• Activity: Write out every record below exactly as it stands, leaving the pictures out.

[Counting task data]
——————

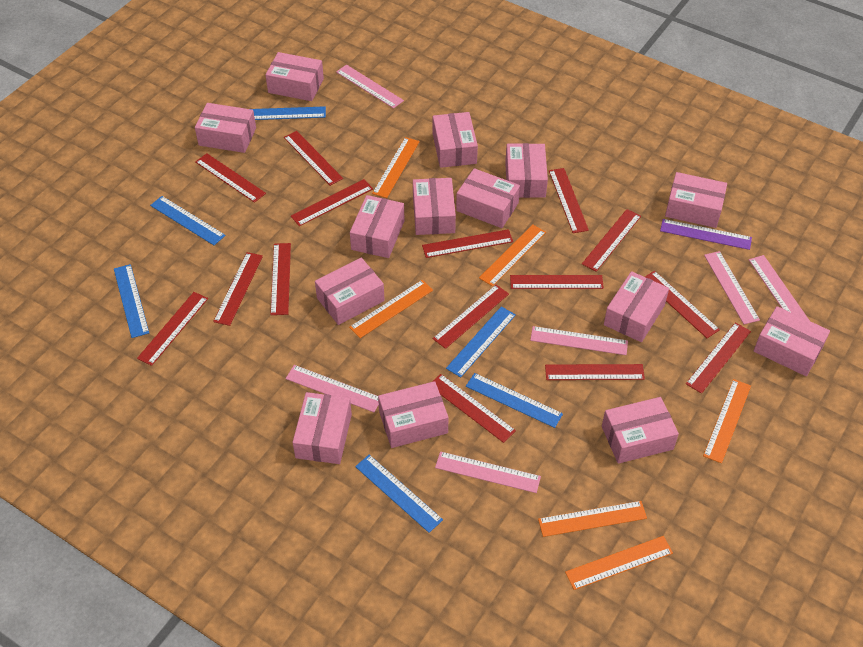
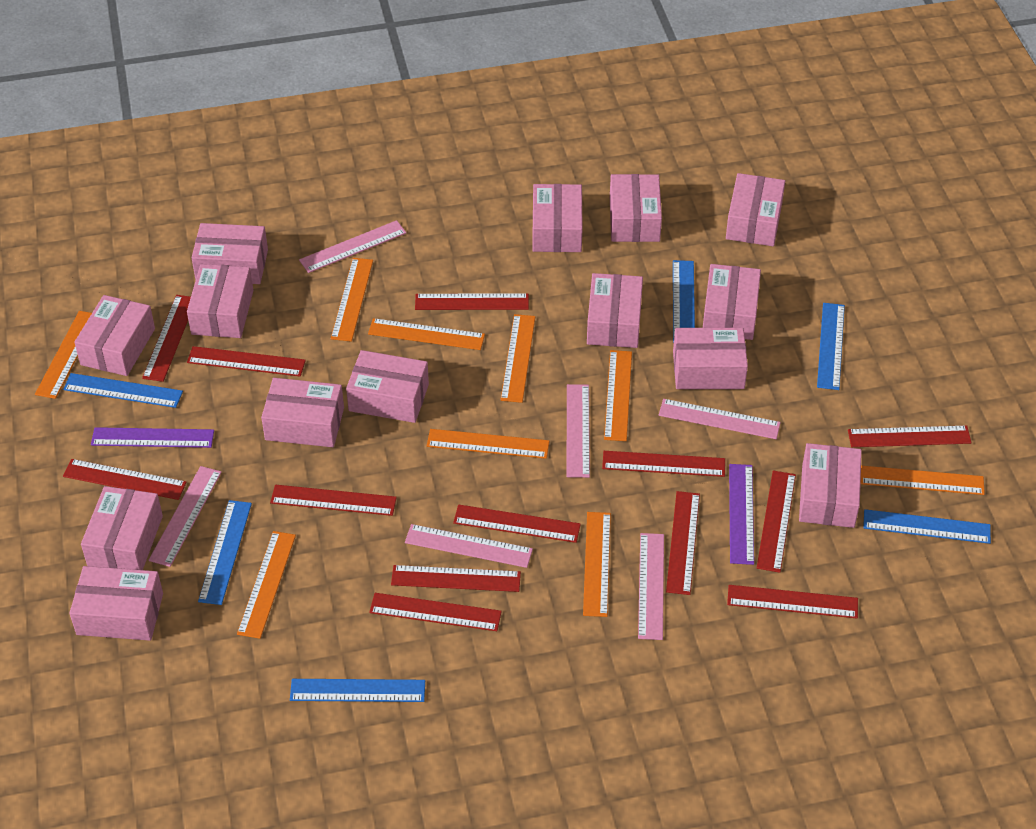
orange ruler: [349,280,433,338] [372,137,420,198] [479,224,546,286] [538,501,647,537] [565,536,673,590] [703,379,751,463] = 6 -> [35,311,92,399] [237,531,296,639] [331,258,373,342] [368,318,485,350] [427,429,549,459] [500,314,535,403] [583,512,611,617] [604,350,632,441] [861,466,985,495] = 9
purple ruler: [660,219,752,250] = 1 -> [91,427,214,448] [729,464,754,565] = 2
red ruler: [137,292,208,366] [195,153,266,203] [213,252,263,326] [270,243,291,315] [284,131,343,186] [291,179,373,226] [422,229,513,258] [432,374,516,443] [433,285,509,349] [510,275,604,289] [545,364,645,380] [549,168,589,233] [582,209,641,272] [645,271,720,338] [686,322,751,394] = 15 -> [63,459,187,500] [142,295,191,382] [187,346,306,377] [270,485,397,516] [369,593,502,631] [391,565,521,592] [415,293,529,310] [453,505,581,543] [602,451,725,477] [666,491,700,595] [727,585,858,618] [757,471,796,573] [848,425,972,447] = 13

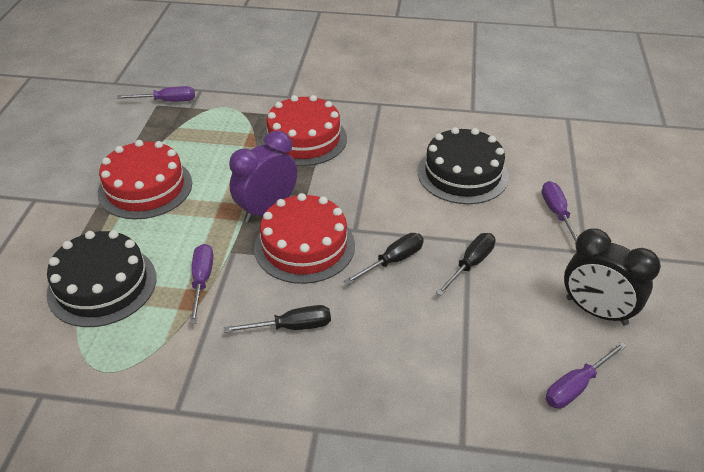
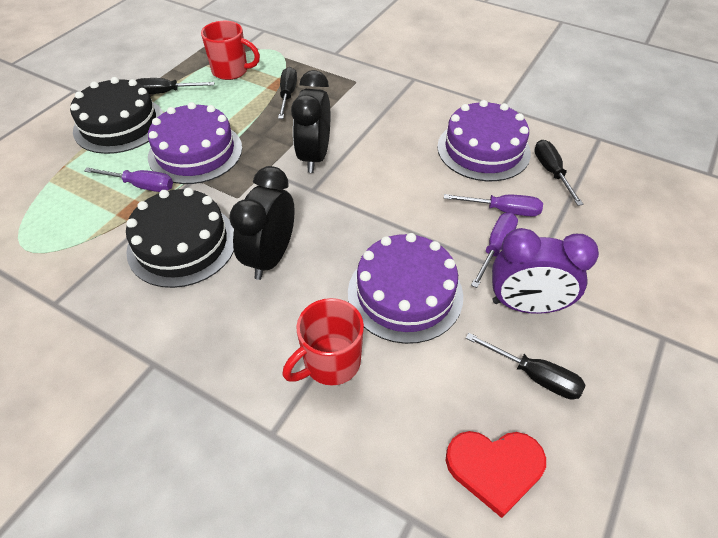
black clock: [564,229,661,325] = 1 -> [229,166,295,280] [291,70,330,173] = 2
black screwdriver: [224,305,331,333] [344,233,424,285] [436,233,495,296] = 3 -> [136,78,215,94] [278,67,297,119] [466,333,586,399] [534,140,583,206] = 4
purple cake: none = 0 -> [148,102,242,184] [348,233,463,344] [437,100,531,181] = 3
purple screwdriver: [117,86,195,102] [190,244,213,324] [542,181,578,244] [546,342,627,408] = 4 -> [84,167,173,192] [444,194,543,216] [471,213,518,288] = 3
red cake: [98,140,192,219] [254,193,355,284] [261,95,347,166] = 3 -> none = 0
red heart: none = 0 -> [445,431,546,518] = 1
red mug: none = 0 -> [201,21,260,80] [282,298,364,385] = 2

——————

• Result for this exercise:
orange ruler: [349,280,433,338] [372,137,420,198] [479,224,546,286] [538,501,647,537] [565,536,673,590] [703,379,751,463] = 6 -> [35,311,92,399] [237,531,296,639] [331,258,373,342] [368,318,485,350] [427,429,549,459] [500,314,535,403] [583,512,611,617] [604,350,632,441] [861,466,985,495] = 9
purple ruler: [660,219,752,250] = 1 -> [91,427,214,448] [729,464,754,565] = 2
red ruler: [137,292,208,366] [195,153,266,203] [213,252,263,326] [270,243,291,315] [284,131,343,186] [291,179,373,226] [422,229,513,258] [432,374,516,443] [433,285,509,349] [510,275,604,289] [545,364,645,380] [549,168,589,233] [582,209,641,272] [645,271,720,338] [686,322,751,394] = 15 -> [63,459,187,500] [142,295,191,382] [187,346,306,377] [270,485,397,516] [369,593,502,631] [391,565,521,592] [415,293,529,310] [453,505,581,543] [602,451,725,477] [666,491,700,595] [727,585,858,618] [757,471,796,573] [848,425,972,447] = 13

black clock: [564,229,661,325] = 1 -> [229,166,295,280] [291,70,330,173] = 2
black screwdriver: [224,305,331,333] [344,233,424,285] [436,233,495,296] = 3 -> [136,78,215,94] [278,67,297,119] [466,333,586,399] [534,140,583,206] = 4
purple cake: none = 0 -> [148,102,242,184] [348,233,463,344] [437,100,531,181] = 3
purple screwdriver: [117,86,195,102] [190,244,213,324] [542,181,578,244] [546,342,627,408] = 4 -> [84,167,173,192] [444,194,543,216] [471,213,518,288] = 3
red cake: [98,140,192,219] [254,193,355,284] [261,95,347,166] = 3 -> none = 0
red heart: none = 0 -> [445,431,546,518] = 1
red mug: none = 0 -> [201,21,260,80] [282,298,364,385] = 2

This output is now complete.